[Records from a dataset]
··········

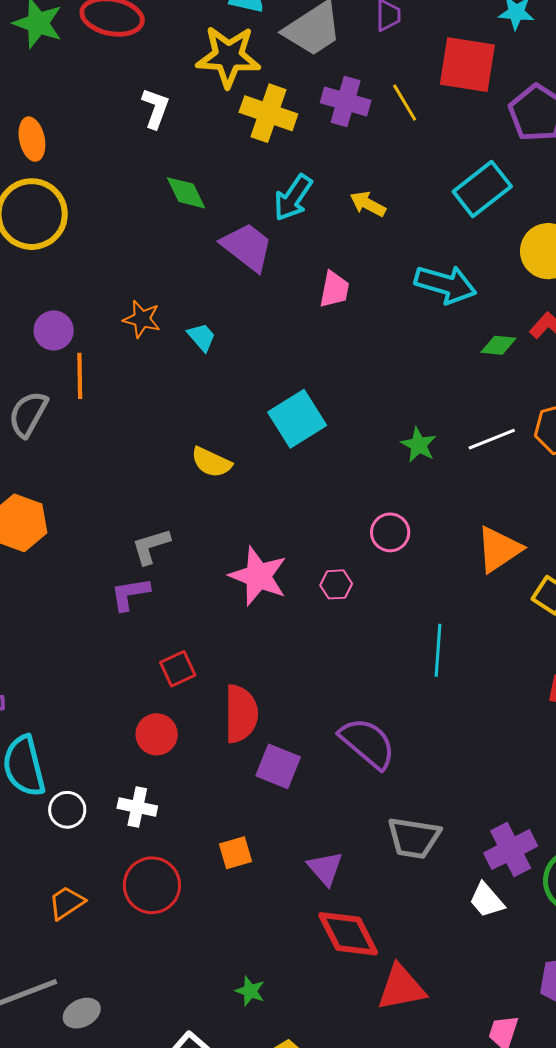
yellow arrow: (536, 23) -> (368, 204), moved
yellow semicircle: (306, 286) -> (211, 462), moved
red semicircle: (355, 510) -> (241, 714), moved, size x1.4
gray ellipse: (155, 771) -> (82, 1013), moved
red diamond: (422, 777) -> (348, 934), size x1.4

··········

## Task
Give the data again exactly as it appears, but without any images.

## Solution to the problem
yellow arrow: (536, 23) -> (368, 204), moved
yellow semicircle: (306, 286) -> (211, 462), moved
red semicircle: (355, 510) -> (241, 714), moved, size x1.4
gray ellipse: (155, 771) -> (82, 1013), moved
red diamond: (422, 777) -> (348, 934), size x1.4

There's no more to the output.